__Stated exercise__. Return every line in the entries below that contains the string "none", copying each one unchanged.

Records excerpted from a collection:
_ _ _ _ _ _ _

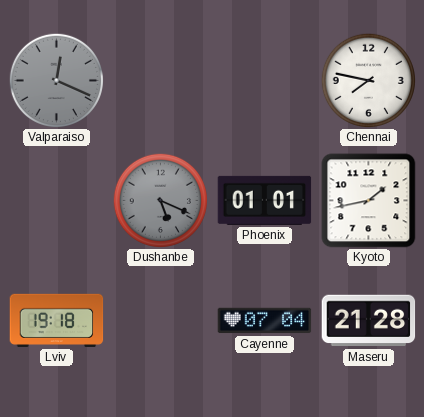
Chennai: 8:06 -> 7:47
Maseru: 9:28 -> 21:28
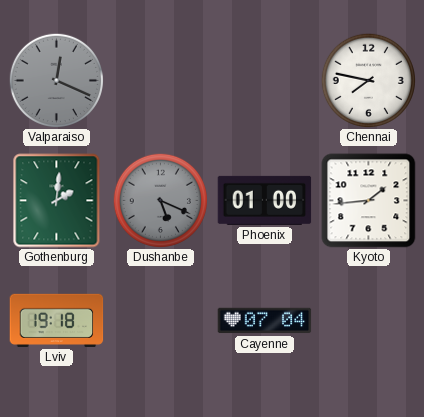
Gothenburg: none -> 2:01
Phoenix: 01:01 -> 01:00
Kyoto: 1:43 -> 1:44
Maseru: 21:28 -> none
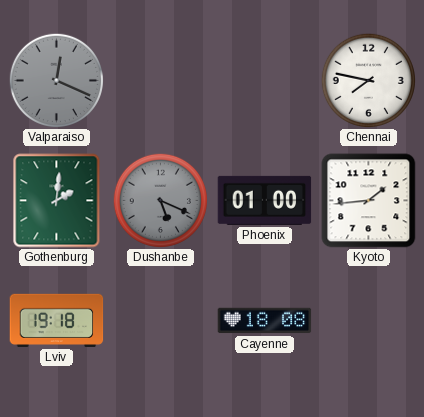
Cayenne: 07:04 -> 18:08
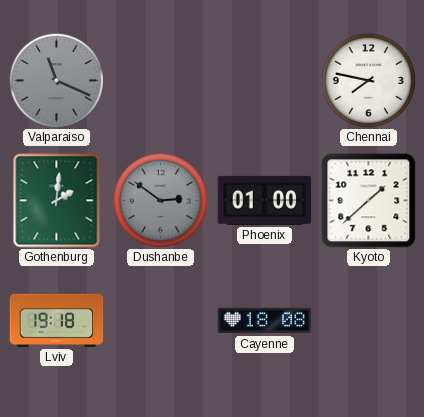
Valparaiso: 12:19 -> 11:19
Dushanbe: 5:19 -> 2:51
Kyoto: 1:44 -> 1:38
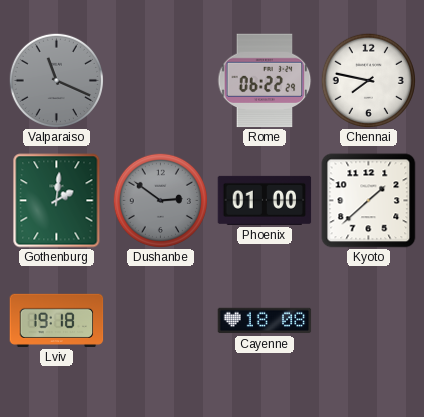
Rome: none -> 06:22
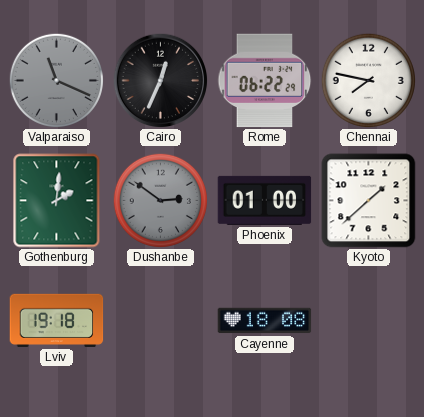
Cairo: none -> 12:34
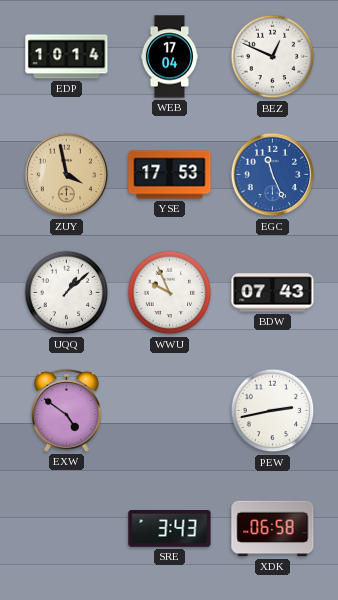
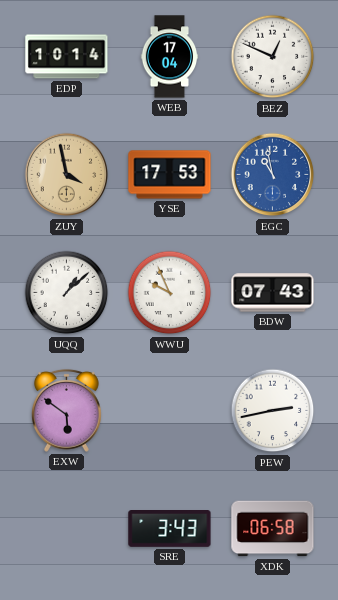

_ _ _ _ _ _ _

__The solution__.
Gothenburg: none -> 2:01
Maseru: 21:28 -> none
Rome: none -> 06:22
Cairo: none -> 12:34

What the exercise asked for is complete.